[Your instructions]
Each record below must be reproduced exactly as it reads, with its images omitted.

[Extracted data]
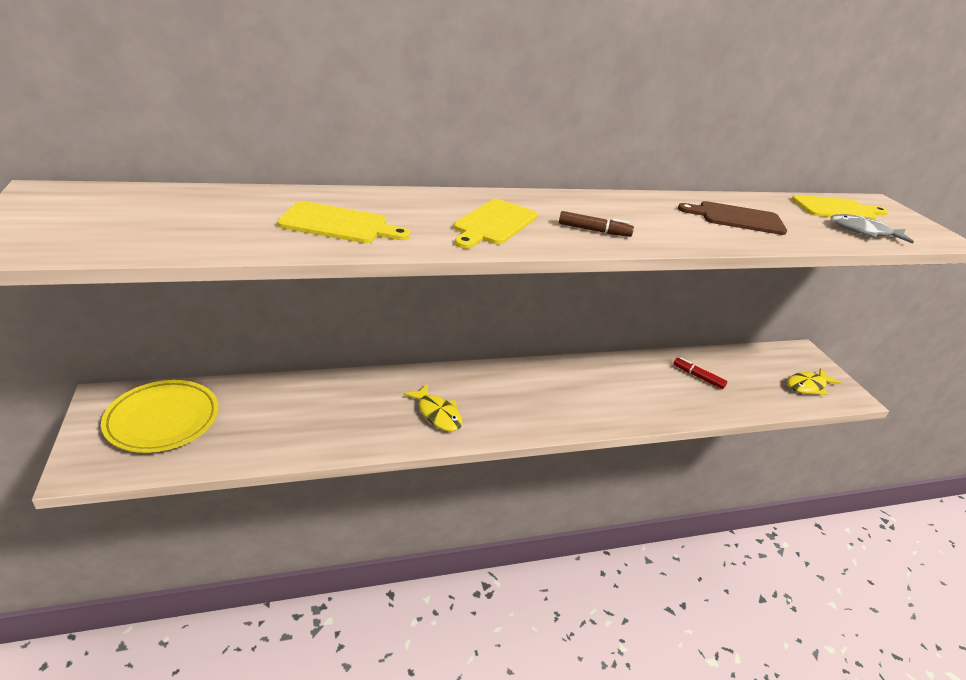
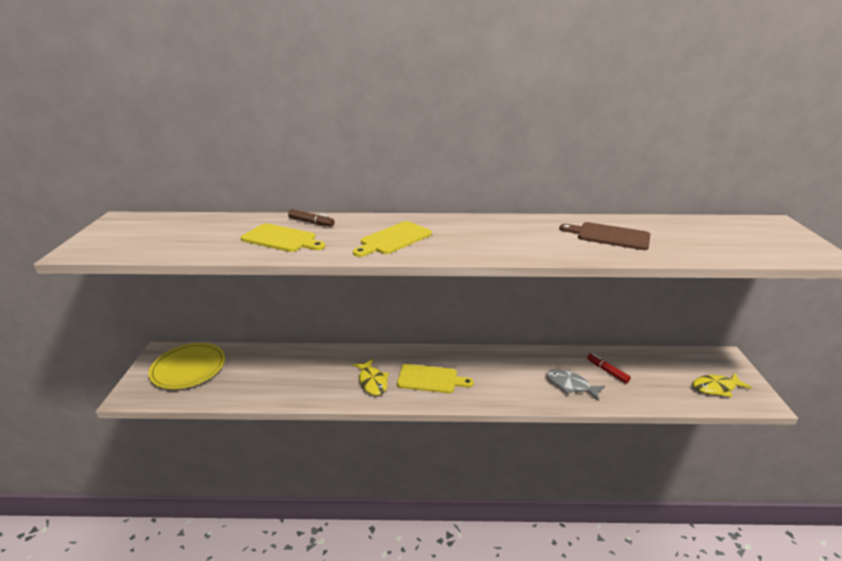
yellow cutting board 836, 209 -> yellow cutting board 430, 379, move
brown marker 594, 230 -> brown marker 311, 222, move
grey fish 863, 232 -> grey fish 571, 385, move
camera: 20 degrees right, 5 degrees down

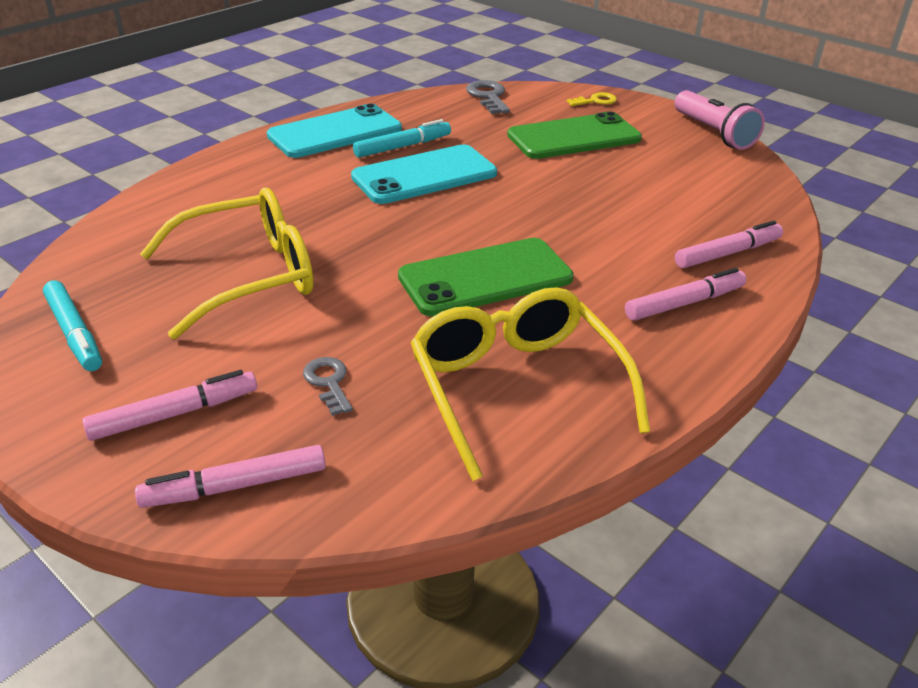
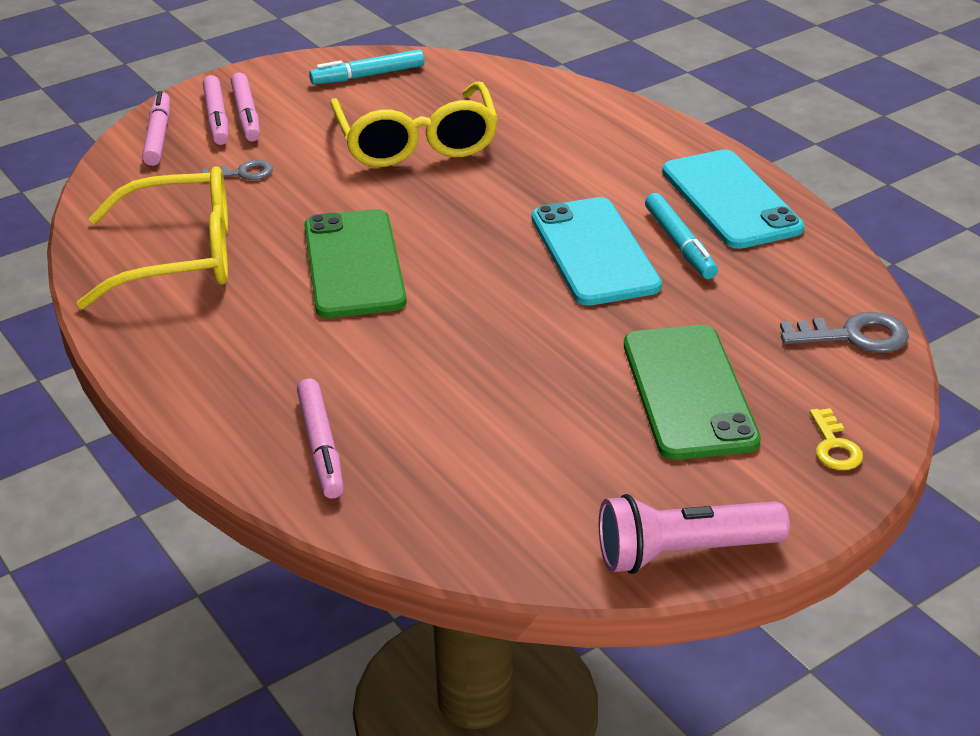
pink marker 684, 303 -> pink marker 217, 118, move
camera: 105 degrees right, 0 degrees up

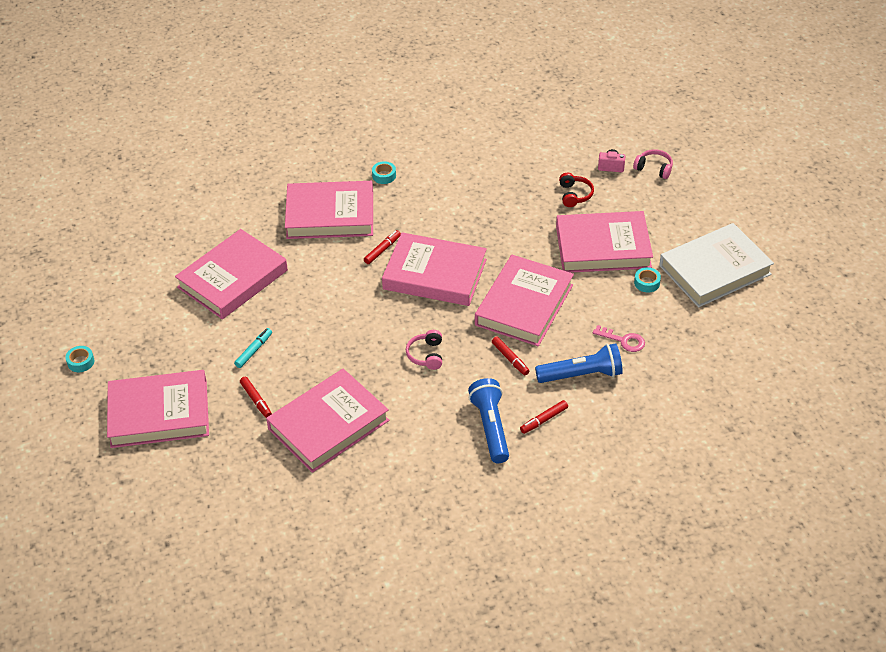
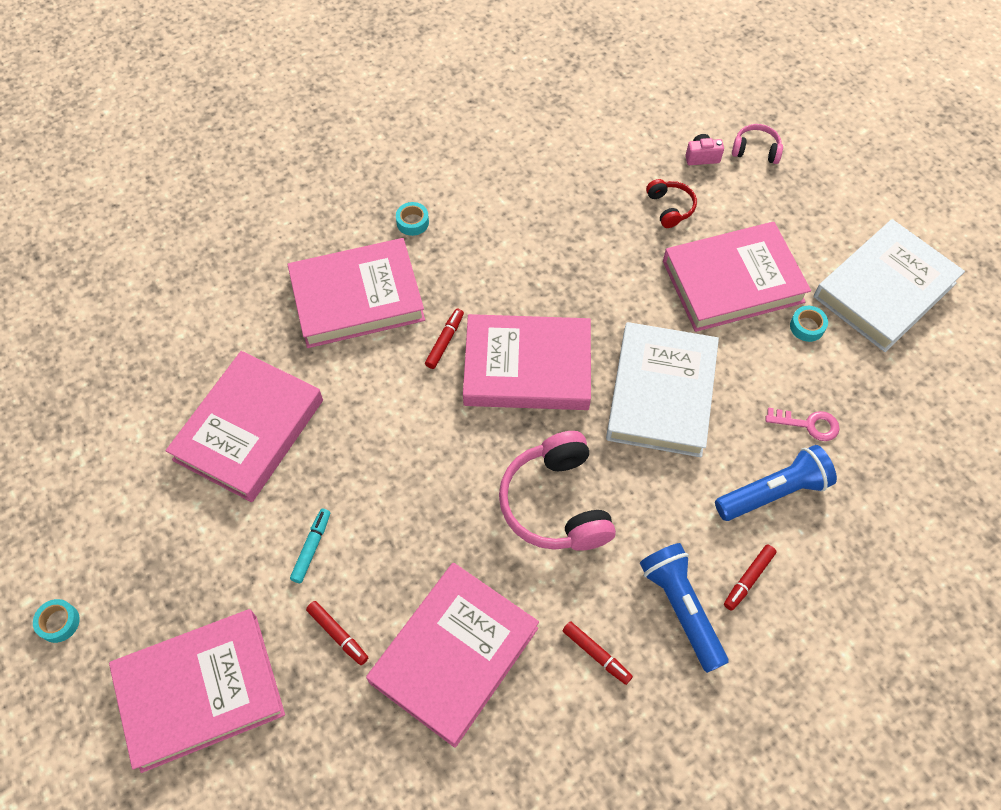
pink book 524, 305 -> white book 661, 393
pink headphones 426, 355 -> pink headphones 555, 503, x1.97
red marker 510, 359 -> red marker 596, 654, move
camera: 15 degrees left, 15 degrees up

[Response box]
yellow cutting board 836, 209 -> yellow cutting board 430, 379, move
brown marker 594, 230 -> brown marker 311, 222, move
grey fish 863, 232 -> grey fish 571, 385, move
camera: 20 degrees right, 5 degrees down

pink marker 684, 303 -> pink marker 217, 118, move
camera: 105 degrees right, 0 degrees up

pink book 524, 305 -> white book 661, 393
pink headphones 426, 355 -> pink headphones 555, 503, x1.97
red marker 510, 359 -> red marker 596, 654, move
camera: 15 degrees left, 15 degrees up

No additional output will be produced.